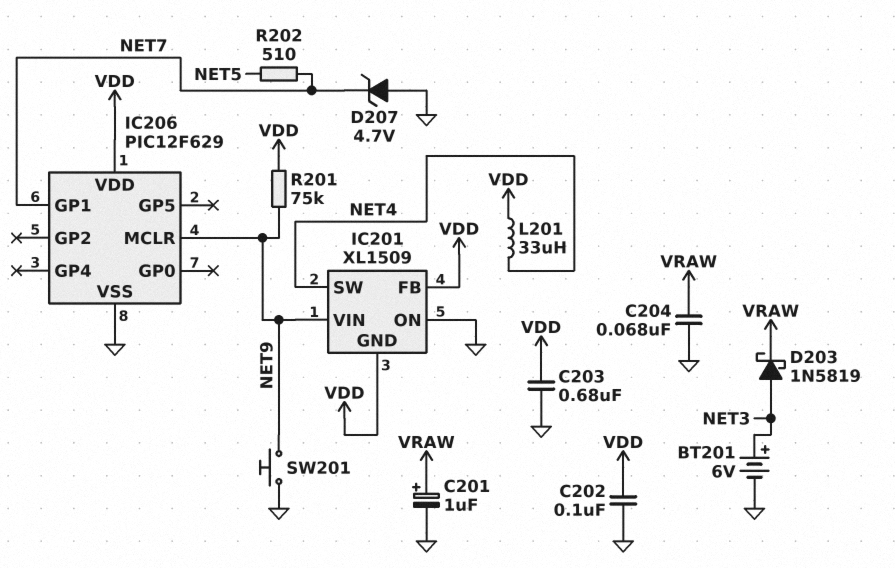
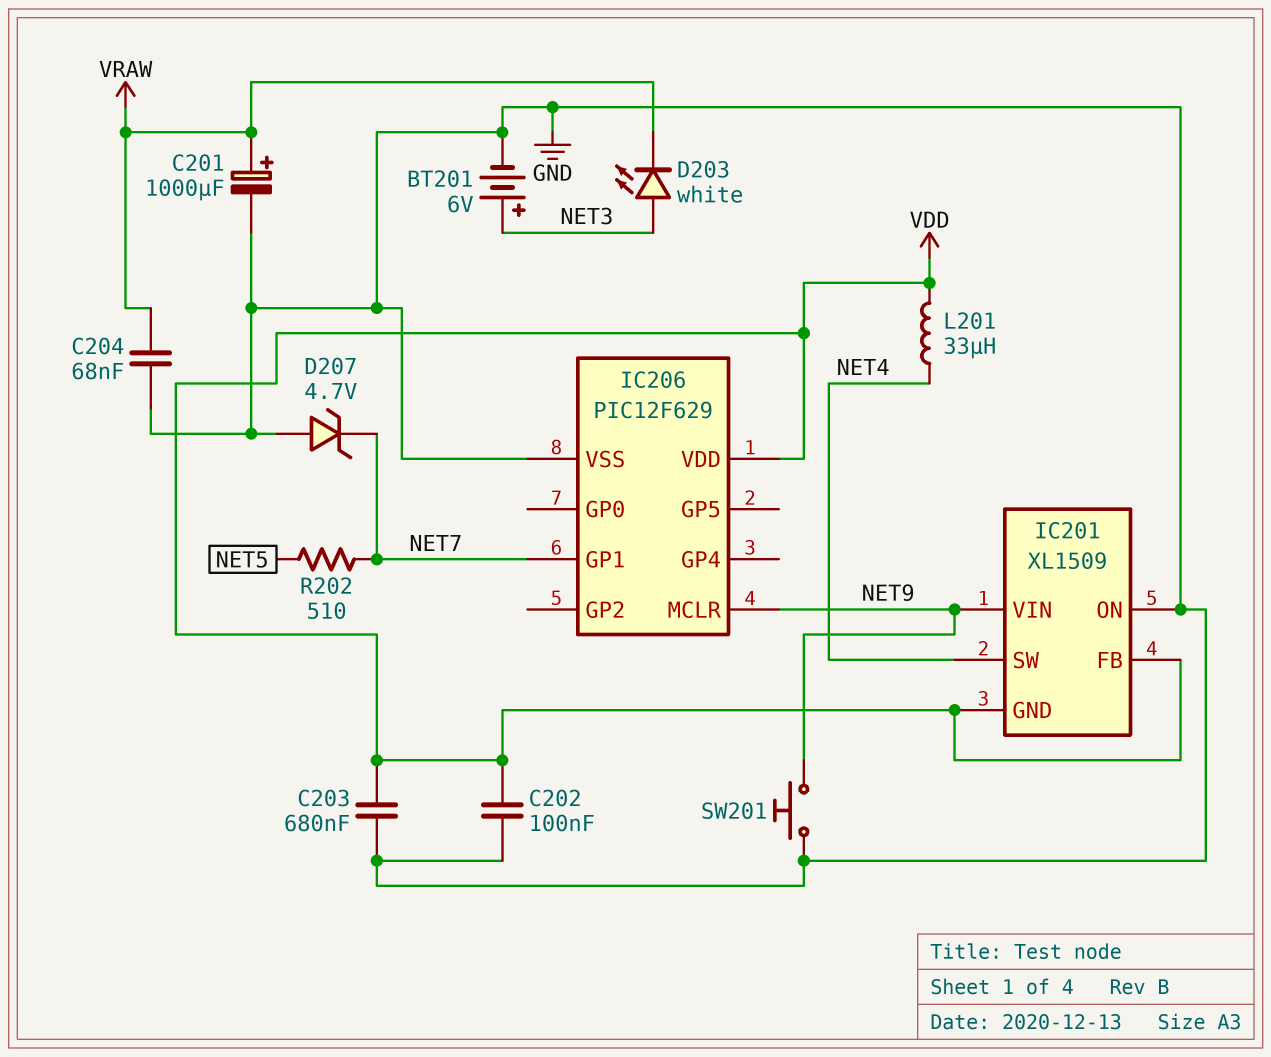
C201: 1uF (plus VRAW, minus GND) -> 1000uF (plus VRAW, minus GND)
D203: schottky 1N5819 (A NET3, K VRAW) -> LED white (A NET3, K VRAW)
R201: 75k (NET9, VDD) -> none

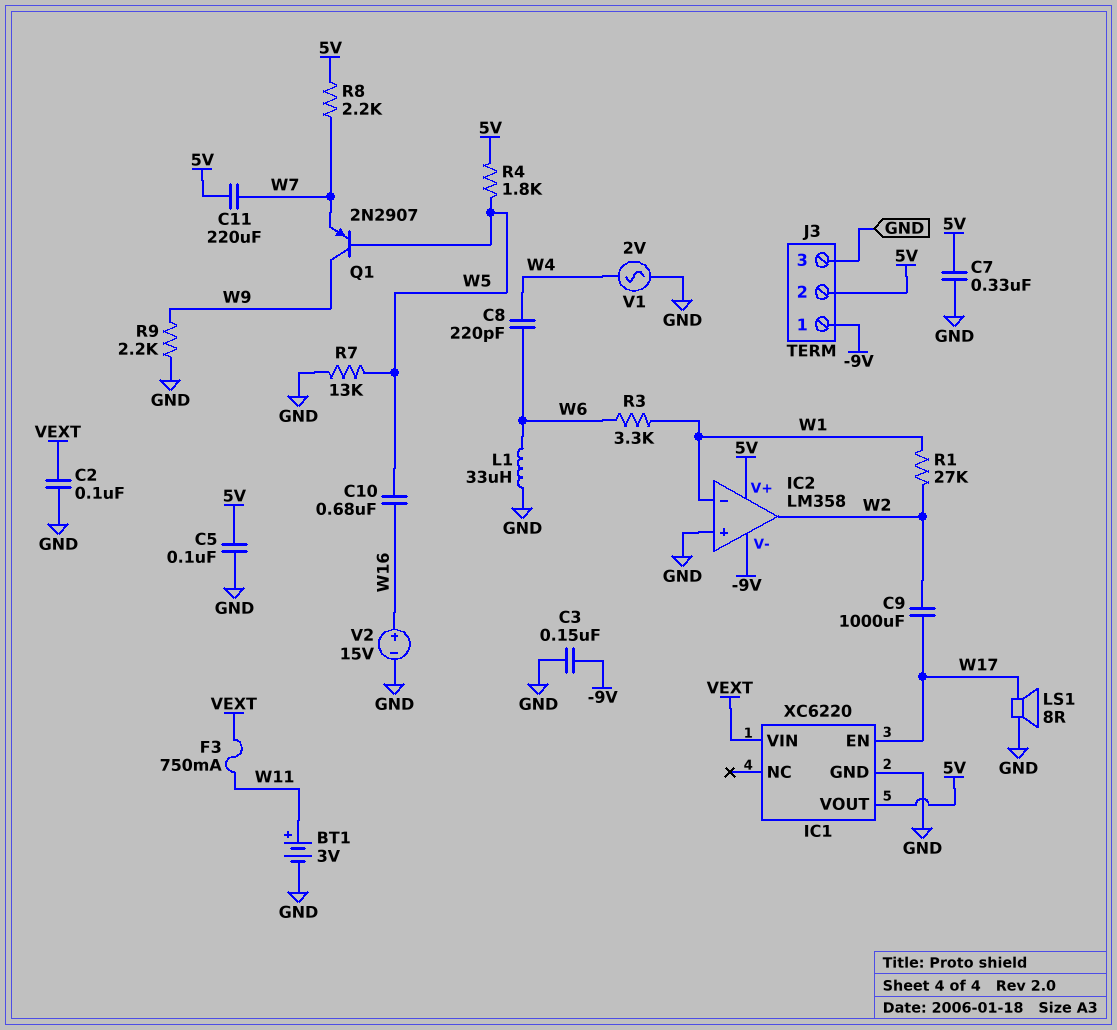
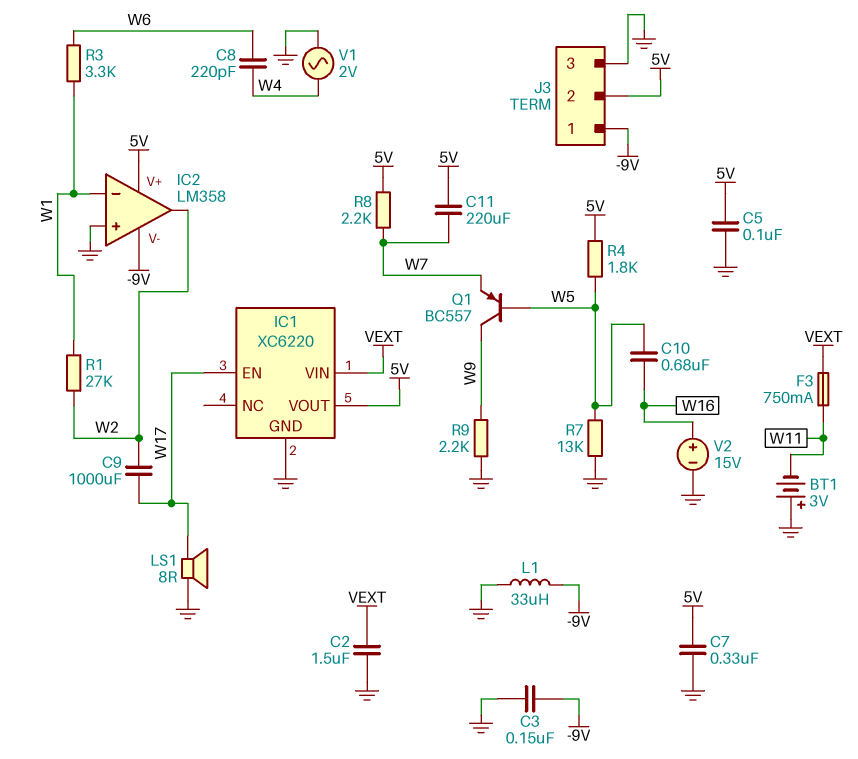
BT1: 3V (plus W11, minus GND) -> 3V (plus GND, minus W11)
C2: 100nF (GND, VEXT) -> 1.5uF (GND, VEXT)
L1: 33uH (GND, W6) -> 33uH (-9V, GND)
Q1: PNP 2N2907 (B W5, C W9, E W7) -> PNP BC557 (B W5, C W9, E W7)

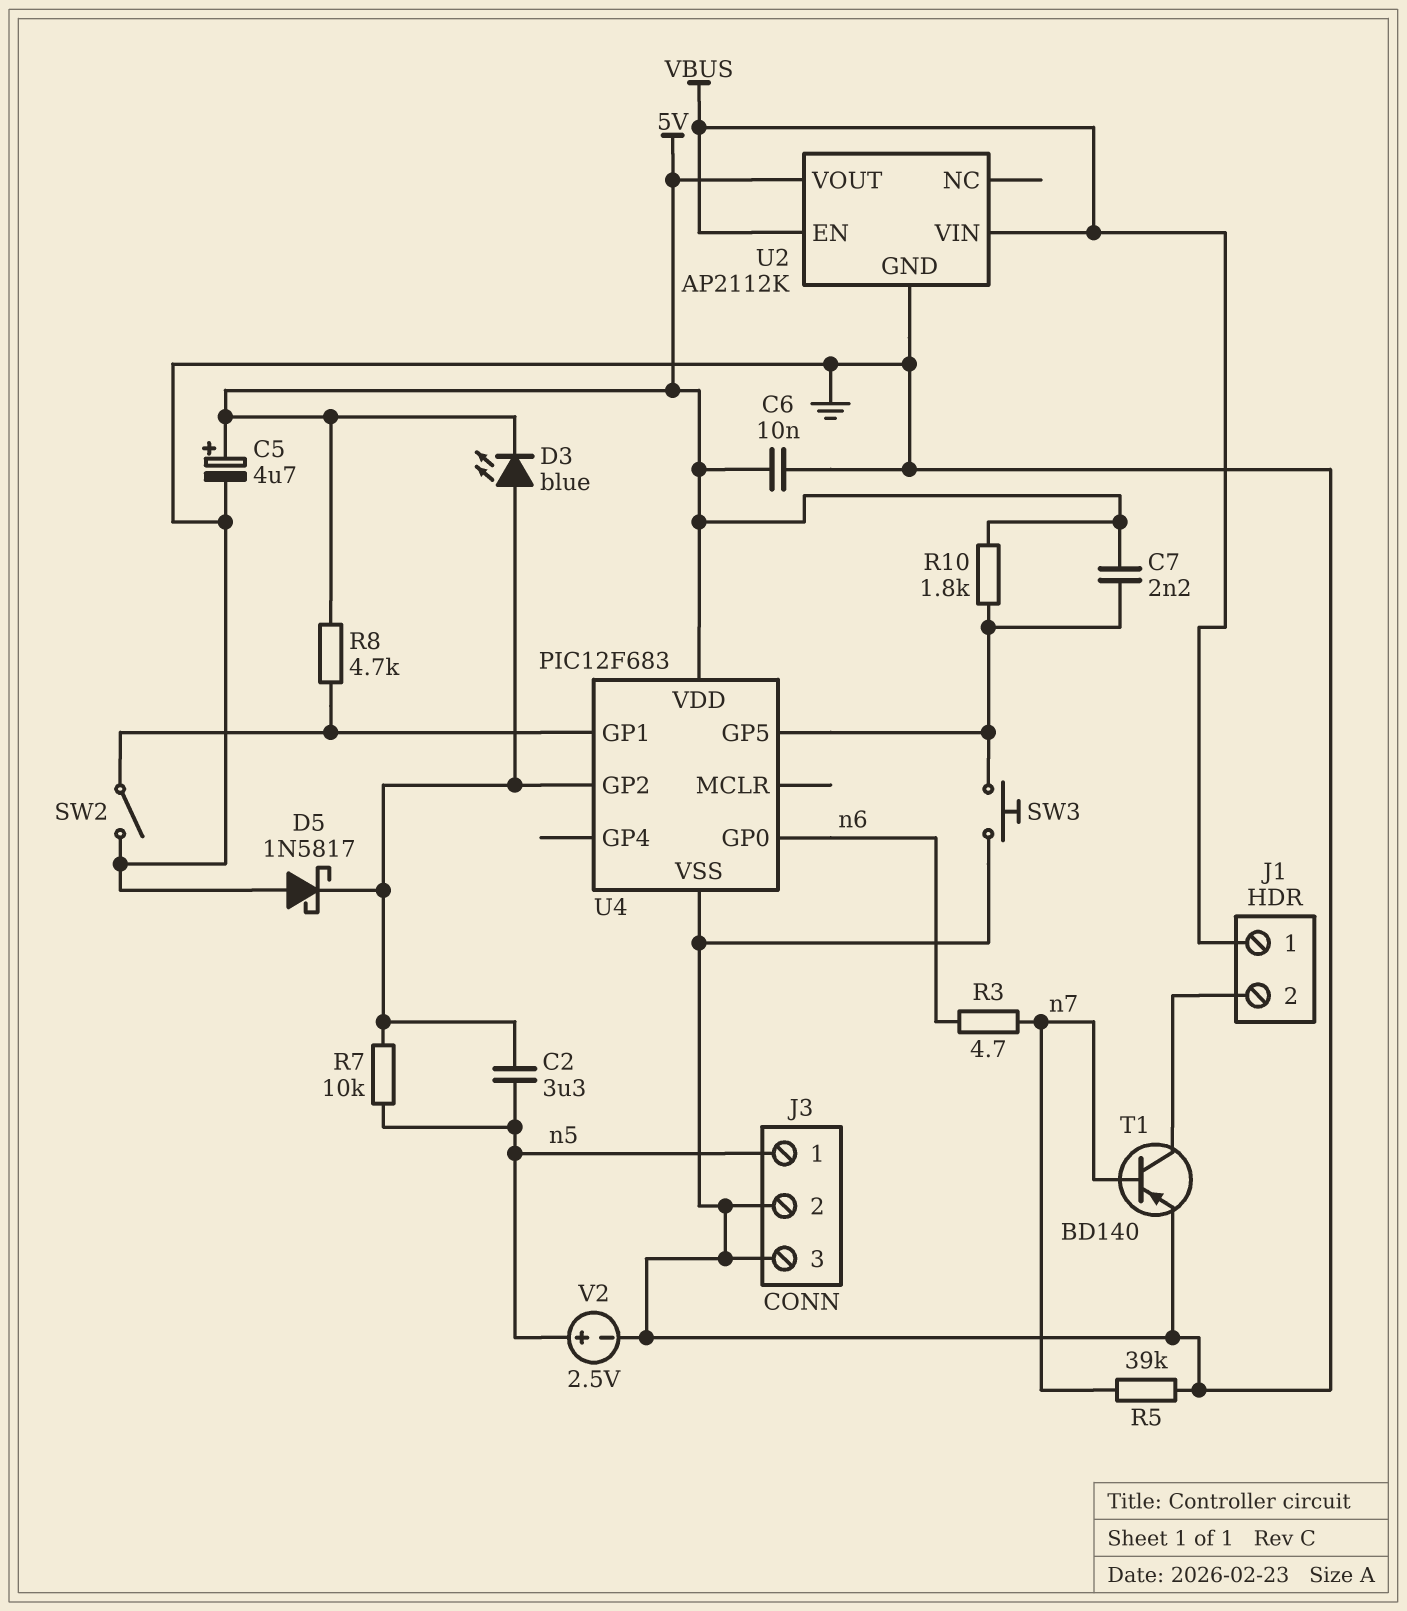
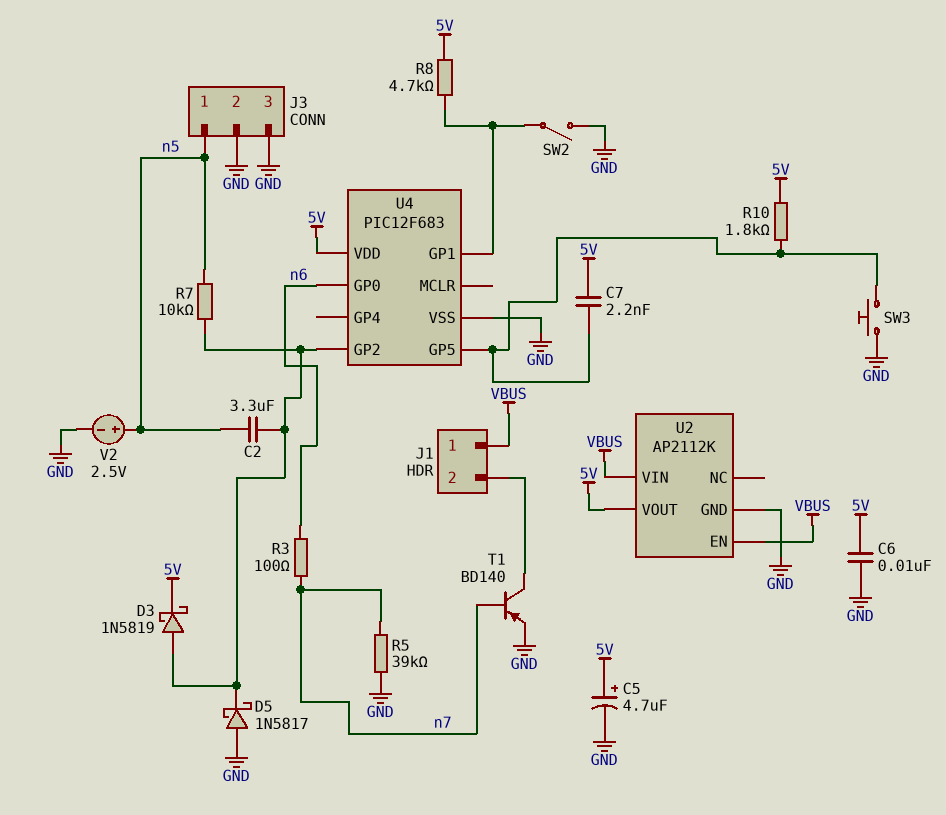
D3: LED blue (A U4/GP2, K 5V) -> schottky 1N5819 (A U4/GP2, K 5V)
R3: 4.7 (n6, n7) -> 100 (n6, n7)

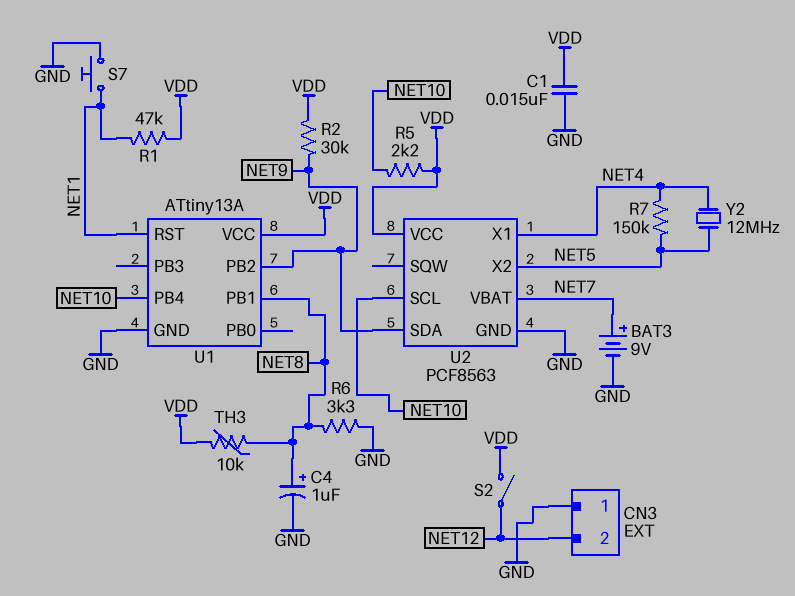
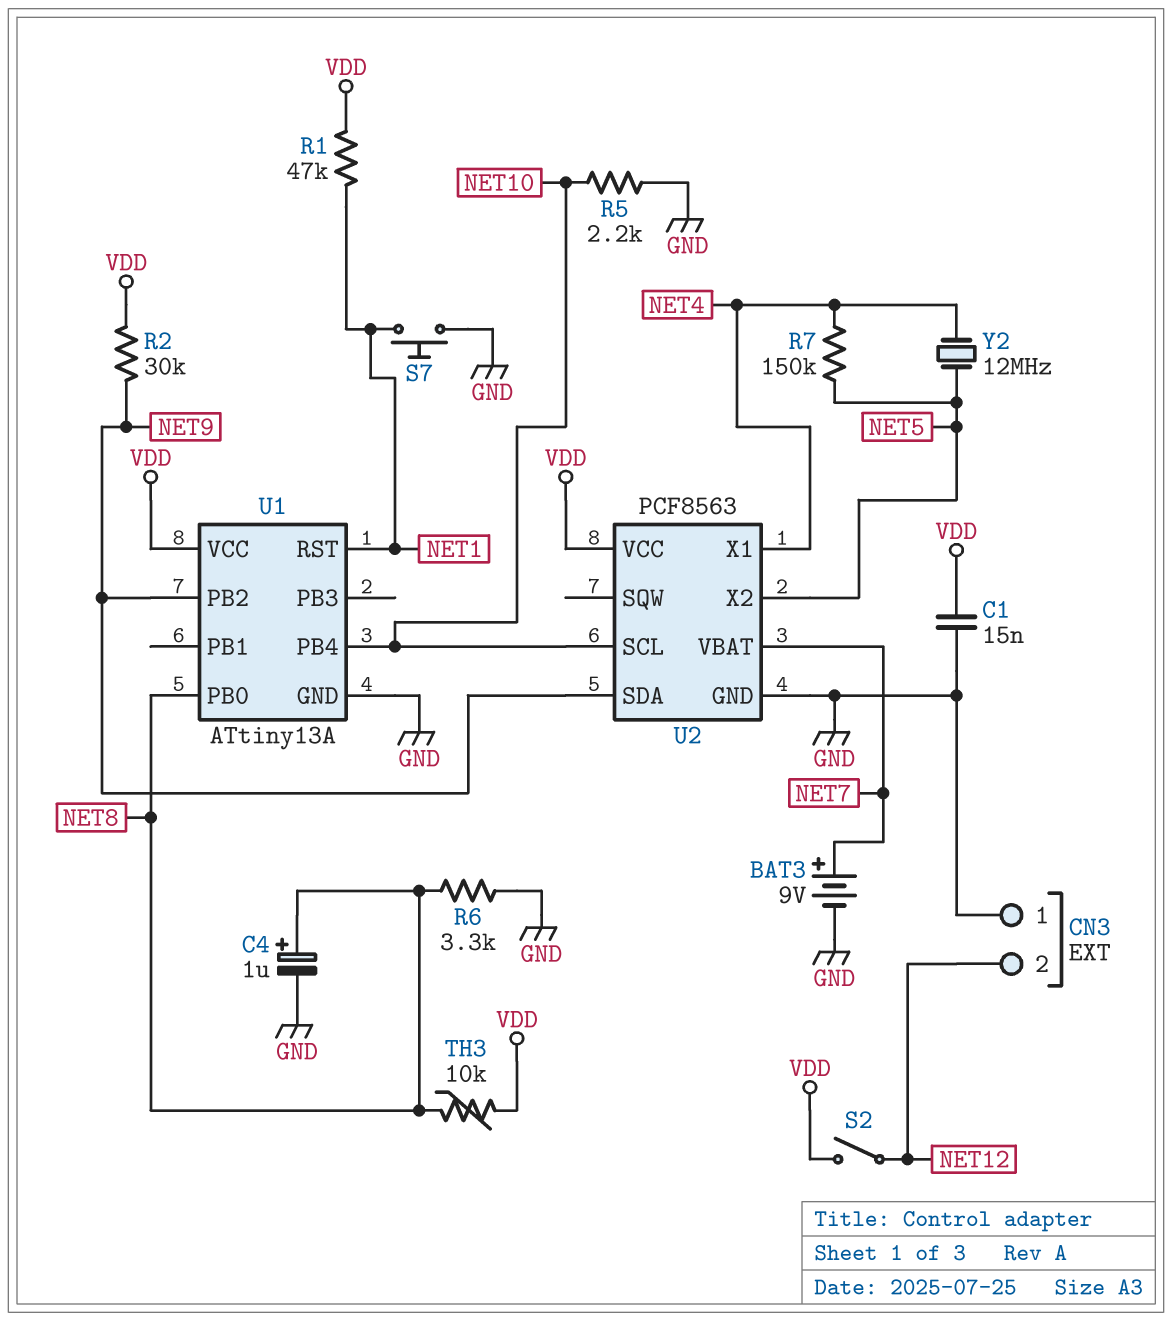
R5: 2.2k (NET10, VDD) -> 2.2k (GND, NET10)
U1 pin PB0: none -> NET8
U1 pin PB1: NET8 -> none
———
■ Exercise
In the entries above, find each line with "schottky" and list it.

■ Result below
D203: schottky 1N5819 (A NET3, K VRAW) -> LED white (A NET3, K VRAW)
D3: LED blue (A U4/GP2, K 5V) -> schottky 1N5819 (A U4/GP2, K 5V)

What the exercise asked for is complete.